- _RECORDS FOR PROCESSING_
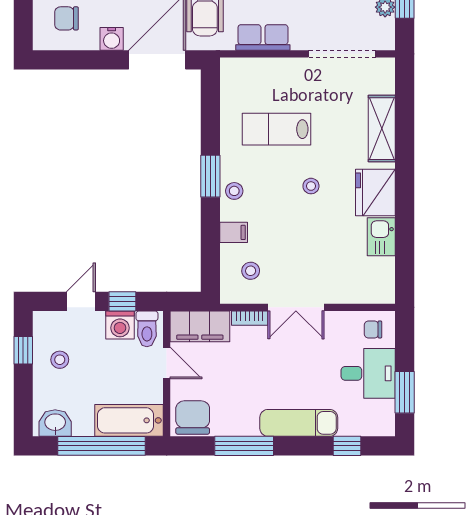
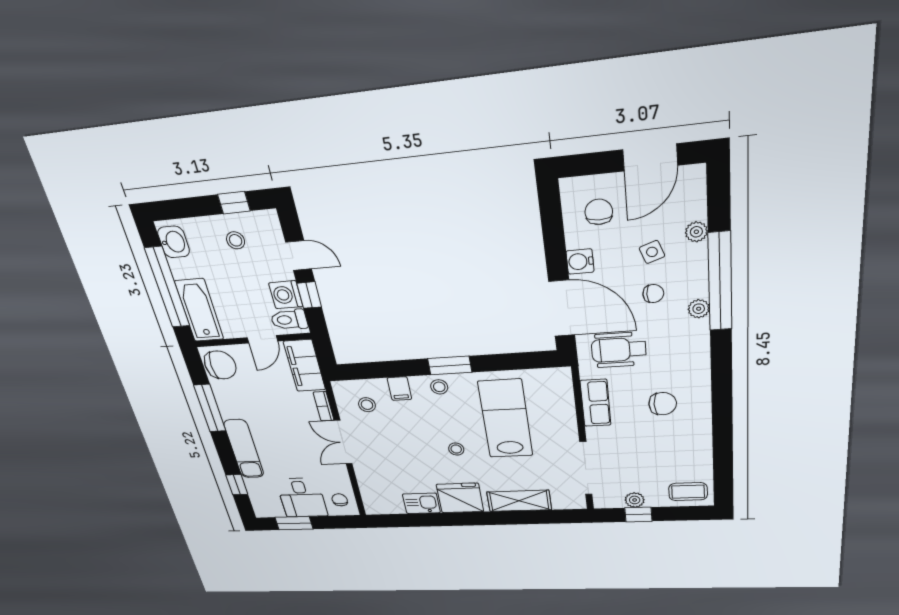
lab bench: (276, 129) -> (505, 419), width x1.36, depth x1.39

...

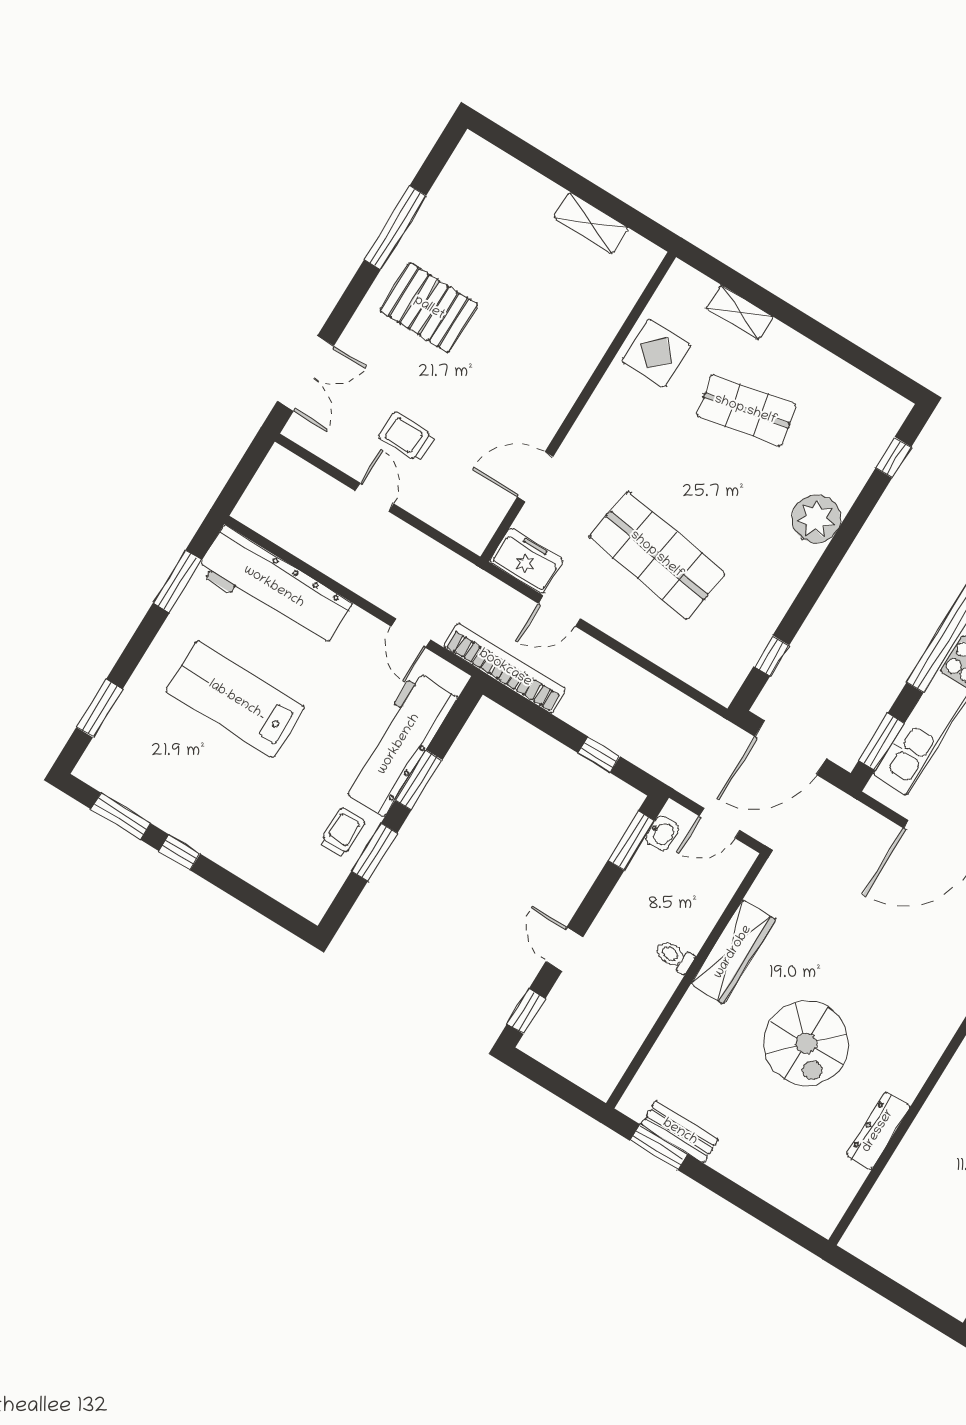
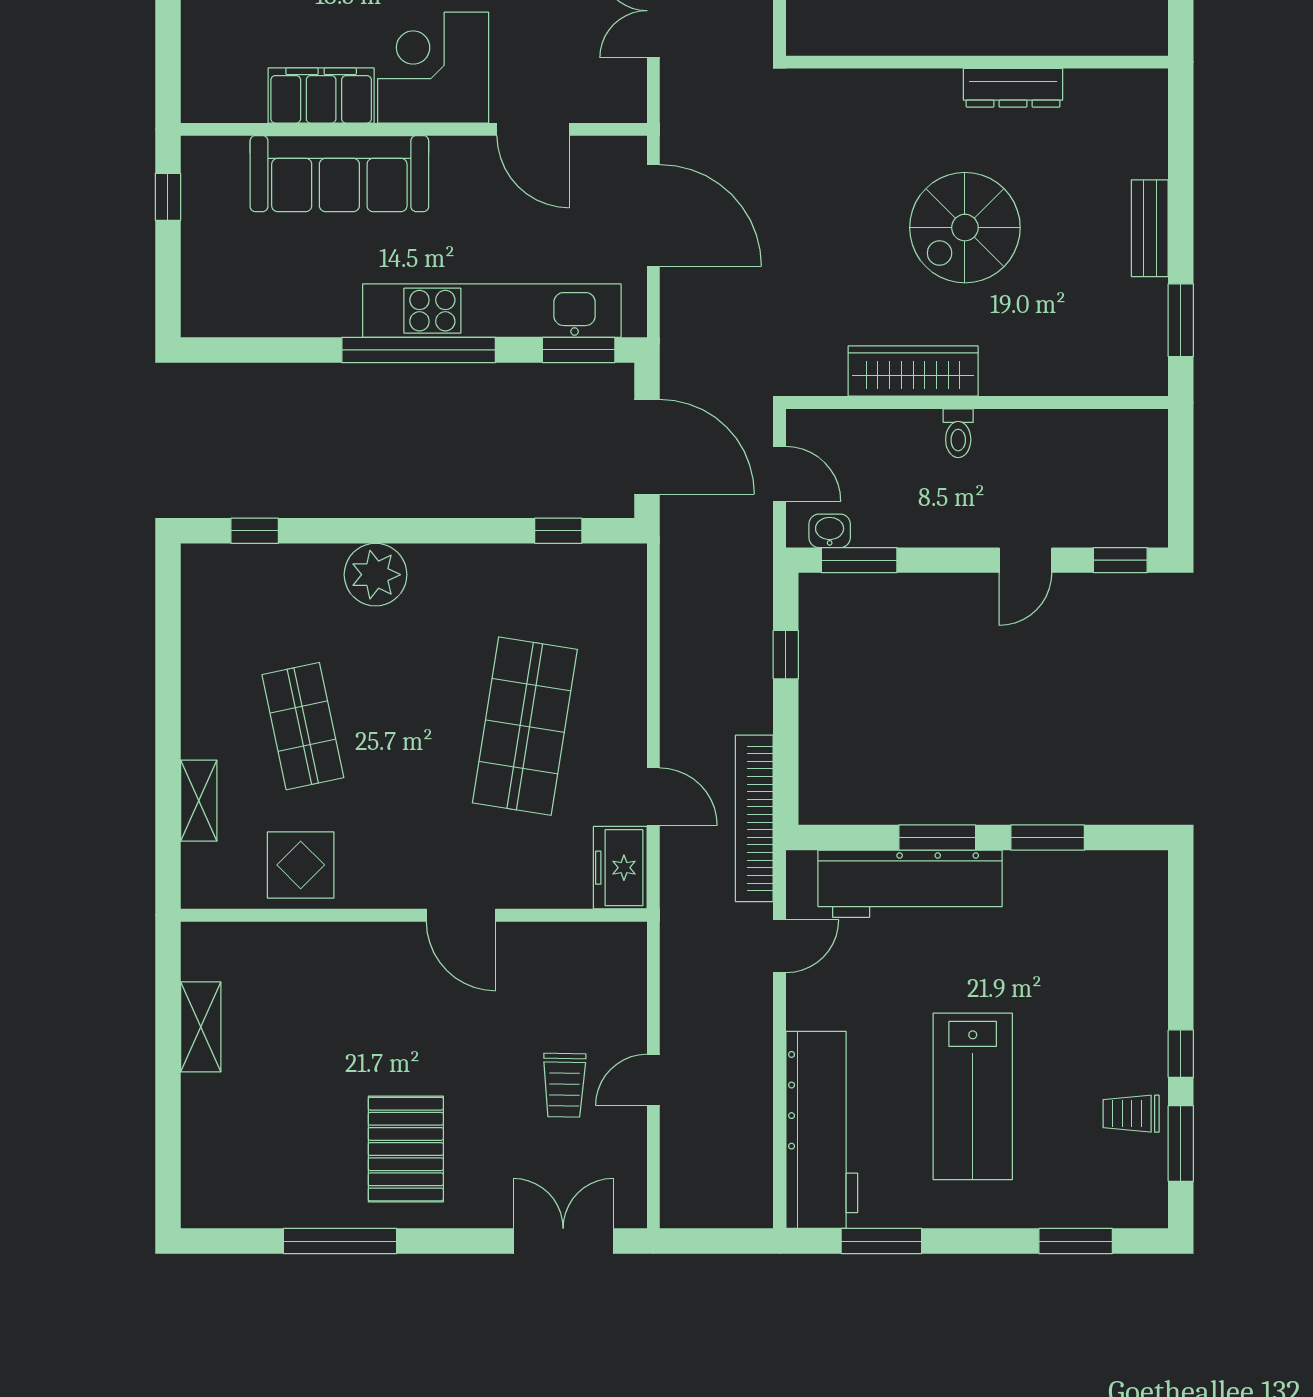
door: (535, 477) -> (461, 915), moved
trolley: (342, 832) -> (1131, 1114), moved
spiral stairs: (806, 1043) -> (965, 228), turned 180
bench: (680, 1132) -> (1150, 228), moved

- _PROBLEM REQUIREMENTS_
Of the lines above, retype only those from the line containing "trolley: (342, 832) -> (1131, 1114), moved" through the line containing "bench: (680, 1132) -> (1150, 228), moved", including both, exactly.

- _OUTPUT FOR THIS TASK_
trolley: (342, 832) -> (1131, 1114), moved
spiral stairs: (806, 1043) -> (965, 228), turned 180
bench: (680, 1132) -> (1150, 228), moved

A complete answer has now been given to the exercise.